--- Problem description ---
Please reproduce exactly the line that carries "grey rolling pin: 7 -> 6" and all remaining lines through the last line of the data, and write nothing else.

_ _ _ _ _ _ _

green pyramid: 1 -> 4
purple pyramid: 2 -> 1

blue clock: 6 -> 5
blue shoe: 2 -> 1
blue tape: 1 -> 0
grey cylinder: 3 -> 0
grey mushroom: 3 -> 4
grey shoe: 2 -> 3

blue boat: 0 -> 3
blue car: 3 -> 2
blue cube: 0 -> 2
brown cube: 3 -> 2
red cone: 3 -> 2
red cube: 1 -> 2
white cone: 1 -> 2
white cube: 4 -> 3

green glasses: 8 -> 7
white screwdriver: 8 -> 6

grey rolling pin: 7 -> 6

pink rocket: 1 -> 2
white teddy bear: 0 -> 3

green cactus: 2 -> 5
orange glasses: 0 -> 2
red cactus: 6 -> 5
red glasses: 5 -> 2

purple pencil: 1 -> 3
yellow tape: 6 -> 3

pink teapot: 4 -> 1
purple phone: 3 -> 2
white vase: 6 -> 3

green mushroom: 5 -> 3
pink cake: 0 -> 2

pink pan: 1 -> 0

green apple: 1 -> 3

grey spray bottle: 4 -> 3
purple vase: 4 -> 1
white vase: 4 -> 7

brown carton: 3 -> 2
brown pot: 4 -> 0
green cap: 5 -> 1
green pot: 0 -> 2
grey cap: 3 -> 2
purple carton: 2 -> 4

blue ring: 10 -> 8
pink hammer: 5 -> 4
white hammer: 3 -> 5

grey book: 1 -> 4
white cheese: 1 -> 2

_ _ _ _ _ _ _

--- Answer to the problem ---
grey rolling pin: 7 -> 6

pink rocket: 1 -> 2
white teddy bear: 0 -> 3

green cactus: 2 -> 5
orange glasses: 0 -> 2
red cactus: 6 -> 5
red glasses: 5 -> 2

purple pencil: 1 -> 3
yellow tape: 6 -> 3

pink teapot: 4 -> 1
purple phone: 3 -> 2
white vase: 6 -> 3

green mushroom: 5 -> 3
pink cake: 0 -> 2

pink pan: 1 -> 0

green apple: 1 -> 3

grey spray bottle: 4 -> 3
purple vase: 4 -> 1
white vase: 4 -> 7

brown carton: 3 -> 2
brown pot: 4 -> 0
green cap: 5 -> 1
green pot: 0 -> 2
grey cap: 3 -> 2
purple carton: 2 -> 4

blue ring: 10 -> 8
pink hammer: 5 -> 4
white hammer: 3 -> 5

grey book: 1 -> 4
white cheese: 1 -> 2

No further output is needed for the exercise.